═══ Records provided ═══
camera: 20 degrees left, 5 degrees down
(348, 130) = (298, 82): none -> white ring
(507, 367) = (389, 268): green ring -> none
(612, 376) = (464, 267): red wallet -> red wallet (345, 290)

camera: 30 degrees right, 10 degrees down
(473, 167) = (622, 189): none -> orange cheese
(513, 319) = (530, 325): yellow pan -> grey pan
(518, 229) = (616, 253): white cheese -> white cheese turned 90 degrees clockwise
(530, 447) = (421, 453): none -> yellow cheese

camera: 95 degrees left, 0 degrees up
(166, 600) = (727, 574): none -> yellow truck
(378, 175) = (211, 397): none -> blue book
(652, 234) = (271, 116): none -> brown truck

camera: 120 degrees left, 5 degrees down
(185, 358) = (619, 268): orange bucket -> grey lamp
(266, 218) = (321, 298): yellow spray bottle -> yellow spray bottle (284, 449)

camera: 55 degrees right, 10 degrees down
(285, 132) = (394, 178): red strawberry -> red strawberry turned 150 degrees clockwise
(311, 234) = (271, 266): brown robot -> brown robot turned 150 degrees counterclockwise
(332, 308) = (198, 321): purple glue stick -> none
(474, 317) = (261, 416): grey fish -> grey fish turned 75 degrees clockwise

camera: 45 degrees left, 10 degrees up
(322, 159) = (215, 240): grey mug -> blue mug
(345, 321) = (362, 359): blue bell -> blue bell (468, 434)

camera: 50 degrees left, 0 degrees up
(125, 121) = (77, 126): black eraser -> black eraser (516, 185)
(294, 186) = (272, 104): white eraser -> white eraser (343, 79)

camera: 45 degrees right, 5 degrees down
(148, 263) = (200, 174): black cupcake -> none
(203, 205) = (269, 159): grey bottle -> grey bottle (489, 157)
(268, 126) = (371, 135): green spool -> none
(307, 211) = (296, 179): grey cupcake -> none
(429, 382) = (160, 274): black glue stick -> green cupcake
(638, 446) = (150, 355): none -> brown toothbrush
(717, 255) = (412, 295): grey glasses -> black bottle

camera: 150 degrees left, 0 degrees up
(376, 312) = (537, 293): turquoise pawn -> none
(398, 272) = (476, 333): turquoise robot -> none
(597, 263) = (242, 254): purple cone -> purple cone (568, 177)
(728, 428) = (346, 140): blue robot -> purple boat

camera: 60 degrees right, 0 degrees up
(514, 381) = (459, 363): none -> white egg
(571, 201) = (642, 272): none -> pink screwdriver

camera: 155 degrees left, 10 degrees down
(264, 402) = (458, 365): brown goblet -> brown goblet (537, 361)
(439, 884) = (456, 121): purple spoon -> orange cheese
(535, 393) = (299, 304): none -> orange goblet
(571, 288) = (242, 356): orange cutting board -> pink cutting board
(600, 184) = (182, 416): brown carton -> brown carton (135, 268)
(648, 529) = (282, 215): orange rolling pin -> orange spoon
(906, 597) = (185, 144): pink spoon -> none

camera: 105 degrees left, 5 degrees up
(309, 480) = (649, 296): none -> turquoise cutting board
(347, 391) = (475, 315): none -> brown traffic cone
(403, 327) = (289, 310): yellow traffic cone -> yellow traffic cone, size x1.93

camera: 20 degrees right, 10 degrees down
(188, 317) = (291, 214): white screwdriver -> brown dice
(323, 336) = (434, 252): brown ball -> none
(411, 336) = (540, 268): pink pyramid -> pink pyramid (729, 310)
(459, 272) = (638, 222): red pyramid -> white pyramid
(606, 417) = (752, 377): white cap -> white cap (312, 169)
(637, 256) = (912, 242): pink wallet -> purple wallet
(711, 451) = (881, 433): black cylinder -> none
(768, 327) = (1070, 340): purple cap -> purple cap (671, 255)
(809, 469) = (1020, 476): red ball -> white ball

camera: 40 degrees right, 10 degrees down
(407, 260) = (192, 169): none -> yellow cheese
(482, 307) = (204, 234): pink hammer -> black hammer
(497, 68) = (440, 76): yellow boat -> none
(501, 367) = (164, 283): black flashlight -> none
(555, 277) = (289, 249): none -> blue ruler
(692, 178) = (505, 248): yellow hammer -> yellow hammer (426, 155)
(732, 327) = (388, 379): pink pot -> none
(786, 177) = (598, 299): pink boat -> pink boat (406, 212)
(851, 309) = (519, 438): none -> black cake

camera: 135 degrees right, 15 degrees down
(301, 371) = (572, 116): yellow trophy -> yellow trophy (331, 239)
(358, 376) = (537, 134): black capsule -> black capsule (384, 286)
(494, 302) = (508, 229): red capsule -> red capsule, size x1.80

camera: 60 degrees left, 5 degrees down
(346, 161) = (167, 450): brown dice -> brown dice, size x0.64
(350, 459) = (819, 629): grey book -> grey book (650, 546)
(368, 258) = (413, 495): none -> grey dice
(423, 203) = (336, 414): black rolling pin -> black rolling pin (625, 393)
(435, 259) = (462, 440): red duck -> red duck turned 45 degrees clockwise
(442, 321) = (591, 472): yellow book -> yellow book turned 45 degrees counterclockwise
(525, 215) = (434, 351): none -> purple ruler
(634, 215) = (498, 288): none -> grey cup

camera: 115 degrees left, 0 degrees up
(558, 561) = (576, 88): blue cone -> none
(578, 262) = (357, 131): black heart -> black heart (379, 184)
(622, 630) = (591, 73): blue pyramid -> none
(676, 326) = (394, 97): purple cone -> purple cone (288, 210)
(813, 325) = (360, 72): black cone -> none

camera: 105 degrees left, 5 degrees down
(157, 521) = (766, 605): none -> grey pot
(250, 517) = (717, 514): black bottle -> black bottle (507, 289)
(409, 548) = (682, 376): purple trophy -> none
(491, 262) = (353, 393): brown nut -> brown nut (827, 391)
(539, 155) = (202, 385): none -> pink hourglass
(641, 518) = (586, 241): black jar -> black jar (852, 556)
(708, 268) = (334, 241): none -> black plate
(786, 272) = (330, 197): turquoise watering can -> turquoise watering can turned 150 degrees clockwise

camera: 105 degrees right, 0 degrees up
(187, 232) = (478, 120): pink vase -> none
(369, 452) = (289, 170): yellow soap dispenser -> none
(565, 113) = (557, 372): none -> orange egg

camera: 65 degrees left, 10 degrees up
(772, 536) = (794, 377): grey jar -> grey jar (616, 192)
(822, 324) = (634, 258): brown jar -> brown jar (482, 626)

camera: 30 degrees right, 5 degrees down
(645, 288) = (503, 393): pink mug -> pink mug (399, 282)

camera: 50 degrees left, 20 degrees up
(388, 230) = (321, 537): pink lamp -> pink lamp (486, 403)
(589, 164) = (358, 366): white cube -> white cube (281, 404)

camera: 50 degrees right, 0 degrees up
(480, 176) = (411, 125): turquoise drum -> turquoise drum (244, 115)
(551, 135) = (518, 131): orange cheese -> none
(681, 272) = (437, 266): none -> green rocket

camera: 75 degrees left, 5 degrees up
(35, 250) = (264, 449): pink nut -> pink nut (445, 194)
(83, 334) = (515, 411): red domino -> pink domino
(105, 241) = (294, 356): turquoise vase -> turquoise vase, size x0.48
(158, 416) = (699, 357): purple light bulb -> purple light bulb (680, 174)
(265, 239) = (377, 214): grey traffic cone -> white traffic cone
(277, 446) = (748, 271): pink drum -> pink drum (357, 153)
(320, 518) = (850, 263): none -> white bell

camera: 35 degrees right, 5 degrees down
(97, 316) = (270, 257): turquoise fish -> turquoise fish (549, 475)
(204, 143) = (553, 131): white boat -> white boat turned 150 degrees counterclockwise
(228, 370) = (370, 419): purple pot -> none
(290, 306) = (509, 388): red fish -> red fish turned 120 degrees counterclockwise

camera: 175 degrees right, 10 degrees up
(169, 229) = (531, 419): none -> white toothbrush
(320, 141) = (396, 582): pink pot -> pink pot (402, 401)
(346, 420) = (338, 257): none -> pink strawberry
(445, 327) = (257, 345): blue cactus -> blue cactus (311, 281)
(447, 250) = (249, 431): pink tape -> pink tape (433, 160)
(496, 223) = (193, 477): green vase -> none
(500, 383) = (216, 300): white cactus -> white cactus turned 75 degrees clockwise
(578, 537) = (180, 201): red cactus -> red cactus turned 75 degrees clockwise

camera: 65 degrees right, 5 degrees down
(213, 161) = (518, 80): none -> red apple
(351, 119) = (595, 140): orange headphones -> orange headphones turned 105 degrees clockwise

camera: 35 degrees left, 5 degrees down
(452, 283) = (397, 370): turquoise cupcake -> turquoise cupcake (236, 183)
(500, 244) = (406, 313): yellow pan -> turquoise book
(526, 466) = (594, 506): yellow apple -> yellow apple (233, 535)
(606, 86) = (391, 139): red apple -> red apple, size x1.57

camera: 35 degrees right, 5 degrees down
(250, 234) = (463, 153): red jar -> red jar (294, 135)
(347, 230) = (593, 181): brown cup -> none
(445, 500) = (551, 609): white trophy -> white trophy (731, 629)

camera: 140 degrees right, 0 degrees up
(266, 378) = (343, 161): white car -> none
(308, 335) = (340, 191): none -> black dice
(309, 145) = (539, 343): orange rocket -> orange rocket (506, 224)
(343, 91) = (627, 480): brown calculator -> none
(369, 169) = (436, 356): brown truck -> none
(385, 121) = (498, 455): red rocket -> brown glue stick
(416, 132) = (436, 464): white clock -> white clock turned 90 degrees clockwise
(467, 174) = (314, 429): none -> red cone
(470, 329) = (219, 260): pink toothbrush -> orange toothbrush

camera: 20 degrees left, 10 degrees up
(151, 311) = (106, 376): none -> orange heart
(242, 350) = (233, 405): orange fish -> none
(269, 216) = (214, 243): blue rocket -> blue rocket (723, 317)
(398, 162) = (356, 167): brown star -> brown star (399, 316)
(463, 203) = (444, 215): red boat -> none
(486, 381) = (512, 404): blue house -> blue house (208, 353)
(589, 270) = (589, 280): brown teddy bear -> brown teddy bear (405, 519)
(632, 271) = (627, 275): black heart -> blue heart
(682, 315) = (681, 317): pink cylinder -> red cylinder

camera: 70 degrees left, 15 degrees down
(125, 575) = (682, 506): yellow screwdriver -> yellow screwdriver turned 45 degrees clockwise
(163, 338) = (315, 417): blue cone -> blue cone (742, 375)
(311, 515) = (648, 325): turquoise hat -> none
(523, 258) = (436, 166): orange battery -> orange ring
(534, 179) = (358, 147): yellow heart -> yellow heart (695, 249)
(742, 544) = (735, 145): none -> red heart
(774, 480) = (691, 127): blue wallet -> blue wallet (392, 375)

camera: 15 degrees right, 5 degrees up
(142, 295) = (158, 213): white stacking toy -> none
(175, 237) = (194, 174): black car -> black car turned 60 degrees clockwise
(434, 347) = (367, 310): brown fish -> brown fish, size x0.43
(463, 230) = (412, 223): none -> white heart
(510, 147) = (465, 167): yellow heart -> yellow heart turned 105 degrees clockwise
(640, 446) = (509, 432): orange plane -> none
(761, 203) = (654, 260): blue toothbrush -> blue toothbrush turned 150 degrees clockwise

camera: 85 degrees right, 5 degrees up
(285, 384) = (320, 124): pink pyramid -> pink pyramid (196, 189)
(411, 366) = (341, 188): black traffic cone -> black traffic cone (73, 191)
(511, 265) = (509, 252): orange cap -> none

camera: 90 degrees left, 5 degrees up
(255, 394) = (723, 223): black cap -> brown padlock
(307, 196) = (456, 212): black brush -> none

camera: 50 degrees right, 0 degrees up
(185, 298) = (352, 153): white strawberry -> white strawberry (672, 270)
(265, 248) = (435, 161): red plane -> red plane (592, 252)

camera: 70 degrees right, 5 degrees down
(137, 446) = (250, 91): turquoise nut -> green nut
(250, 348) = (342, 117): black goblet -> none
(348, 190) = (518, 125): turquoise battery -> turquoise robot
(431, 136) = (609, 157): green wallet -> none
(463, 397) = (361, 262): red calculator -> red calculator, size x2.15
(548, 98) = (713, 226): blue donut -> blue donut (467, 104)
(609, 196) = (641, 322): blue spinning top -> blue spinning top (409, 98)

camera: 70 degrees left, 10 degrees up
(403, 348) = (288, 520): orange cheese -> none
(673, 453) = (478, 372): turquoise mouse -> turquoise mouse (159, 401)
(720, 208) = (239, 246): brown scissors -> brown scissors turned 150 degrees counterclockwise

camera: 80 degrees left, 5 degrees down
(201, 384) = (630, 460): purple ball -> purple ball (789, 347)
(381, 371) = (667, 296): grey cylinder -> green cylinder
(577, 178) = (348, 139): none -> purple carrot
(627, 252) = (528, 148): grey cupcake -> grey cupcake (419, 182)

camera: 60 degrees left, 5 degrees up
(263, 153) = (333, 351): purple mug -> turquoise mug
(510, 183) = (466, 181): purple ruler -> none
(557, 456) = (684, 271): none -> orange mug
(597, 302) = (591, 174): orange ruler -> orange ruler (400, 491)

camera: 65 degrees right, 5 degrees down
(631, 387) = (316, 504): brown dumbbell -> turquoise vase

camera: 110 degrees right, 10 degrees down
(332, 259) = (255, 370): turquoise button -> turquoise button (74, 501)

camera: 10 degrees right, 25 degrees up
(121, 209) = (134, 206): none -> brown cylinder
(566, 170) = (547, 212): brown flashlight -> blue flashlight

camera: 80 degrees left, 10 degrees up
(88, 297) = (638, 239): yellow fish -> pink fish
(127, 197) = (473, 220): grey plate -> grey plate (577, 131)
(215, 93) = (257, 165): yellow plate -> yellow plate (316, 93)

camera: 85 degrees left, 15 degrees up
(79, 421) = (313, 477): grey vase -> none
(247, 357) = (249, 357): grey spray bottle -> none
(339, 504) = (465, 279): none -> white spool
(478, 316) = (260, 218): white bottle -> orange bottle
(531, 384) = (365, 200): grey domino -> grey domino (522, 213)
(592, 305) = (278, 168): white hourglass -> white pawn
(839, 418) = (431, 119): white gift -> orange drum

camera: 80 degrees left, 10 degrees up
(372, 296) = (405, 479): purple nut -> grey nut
═══
* _Work item_: Extract from the records above the lines from the one containing "camera: 75 degrees left, 5 degrees up" to the one containing "(500, 383) = (216, 300): white", both lines included, exactly as they appear and with nothing else.

* _Response_:
camera: 75 degrees left, 5 degrees up
(35, 250) = (264, 449): pink nut -> pink nut (445, 194)
(83, 334) = (515, 411): red domino -> pink domino
(105, 241) = (294, 356): turquoise vase -> turquoise vase, size x0.48
(158, 416) = (699, 357): purple light bulb -> purple light bulb (680, 174)
(265, 239) = (377, 214): grey traffic cone -> white traffic cone
(277, 446) = (748, 271): pink drum -> pink drum (357, 153)
(320, 518) = (850, 263): none -> white bell

camera: 35 degrees right, 5 degrees down
(97, 316) = (270, 257): turquoise fish -> turquoise fish (549, 475)
(204, 143) = (553, 131): white boat -> white boat turned 150 degrees counterclockwise
(228, 370) = (370, 419): purple pot -> none
(290, 306) = (509, 388): red fish -> red fish turned 120 degrees counterclockwise

camera: 175 degrees right, 10 degrees up
(169, 229) = (531, 419): none -> white toothbrush
(320, 141) = (396, 582): pink pot -> pink pot (402, 401)
(346, 420) = (338, 257): none -> pink strawberry
(445, 327) = (257, 345): blue cactus -> blue cactus (311, 281)
(447, 250) = (249, 431): pink tape -> pink tape (433, 160)
(496, 223) = (193, 477): green vase -> none
(500, 383) = (216, 300): white cactus -> white cactus turned 75 degrees clockwise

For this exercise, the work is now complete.